--- The problem ---
Omit all pictures, and print word for word only the lines from the one containing "none -> orange round brick D2 level 2" through the end of the data.

START Recorded information

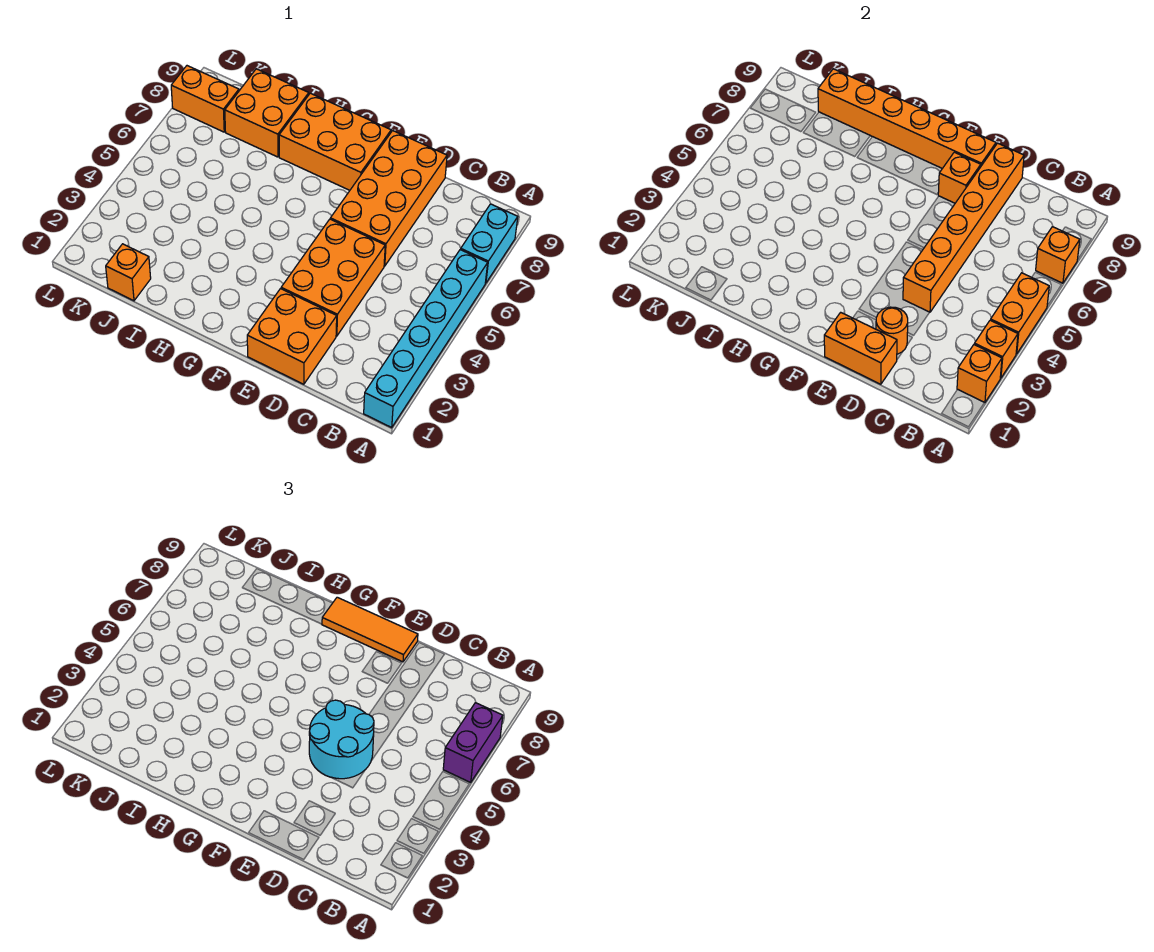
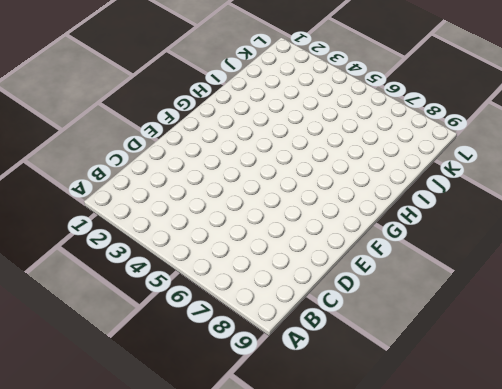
none -> cyan brick A1:A6 level 1
none -> cyan brick A7:A8 level 1
none -> orange brick D1:E2 level 1

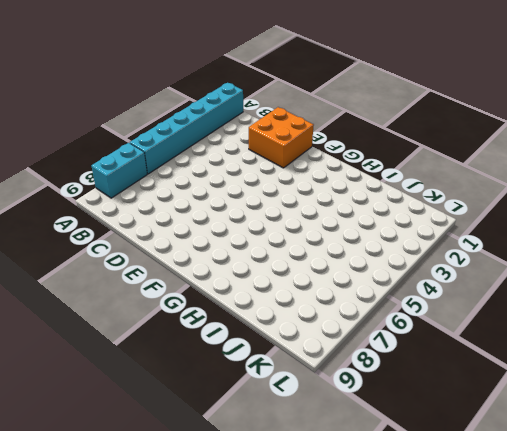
none -> orange brick D3:E5 level 1
none -> orange brick D6:E9 level 1
none -> orange brick F8:H9 level 1

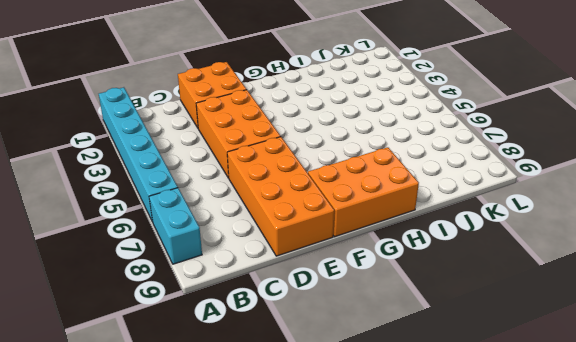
none -> orange brick I8:J9 level 1
none -> orange brick J1 level 1
none -> orange brick K8:L8 level 1

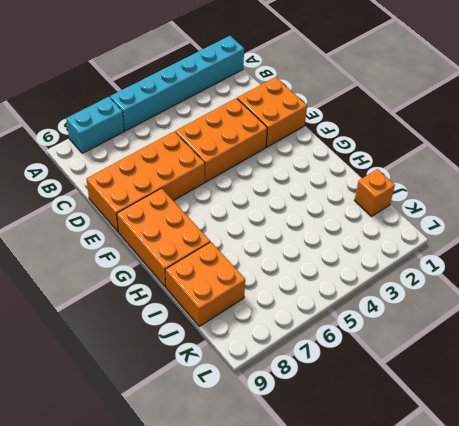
none -> orange brick K8:L8 level 1
none -> orange brick A2 level 2
none -> orange brick A3 level 2

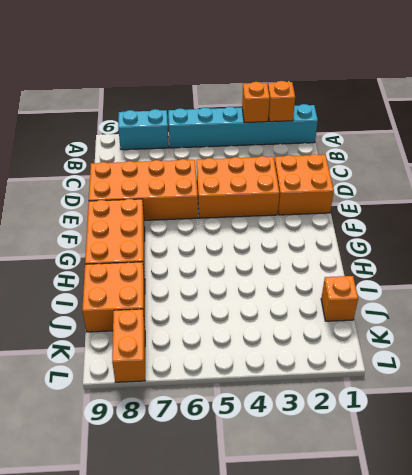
none -> orange brick A4:A5 level 2
none -> orange brick A7 level 2
none -> orange brick D1:E1 level 2

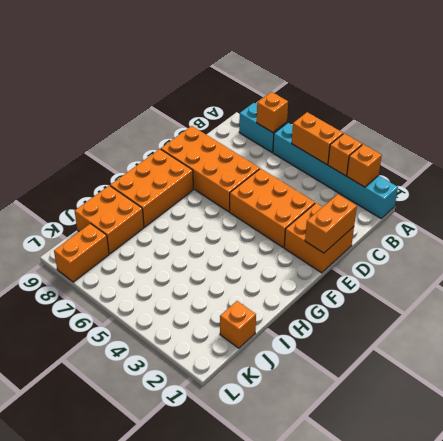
none -> orange round brick D2 level 2
none -> orange brick D4:D9 level 2
none -> orange brick E8 level 2

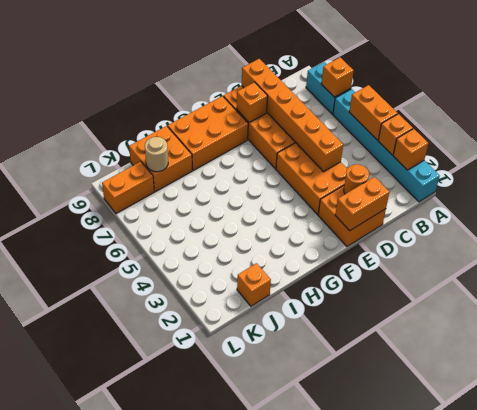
tan round brick J8 level 2 -> none
none -> orange brick E9:J9 level 2
none -> purple brick A6:A7 level 3
none -> cyan round brick D4:E5 level 3

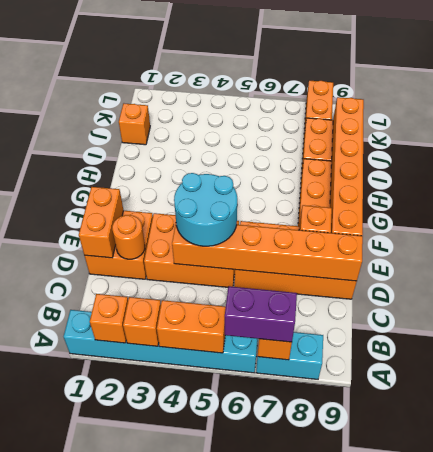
none -> orange tile E9:G9 level 3

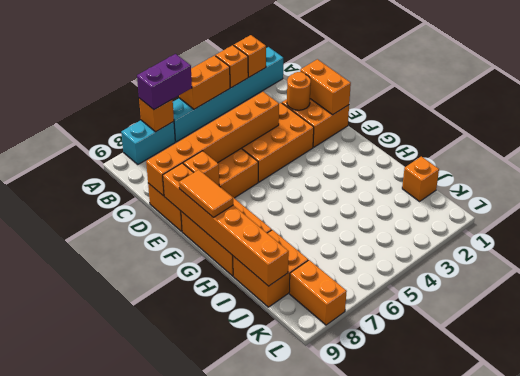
orange tile F9:G9 level 3 -> orange tile E9:G9 level 3
none -> cyan round brick D4:E5 level 3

END Recorded information

--- Problem solution ---
none -> orange round brick D2 level 2
none -> orange brick D4:D9 level 2
none -> orange brick E8 level 2

tan round brick J8 level 2 -> none
none -> orange brick E9:J9 level 2
none -> purple brick A6:A7 level 3
none -> cyan round brick D4:E5 level 3

none -> orange tile E9:G9 level 3

orange tile F9:G9 level 3 -> orange tile E9:G9 level 3
none -> cyan round brick D4:E5 level 3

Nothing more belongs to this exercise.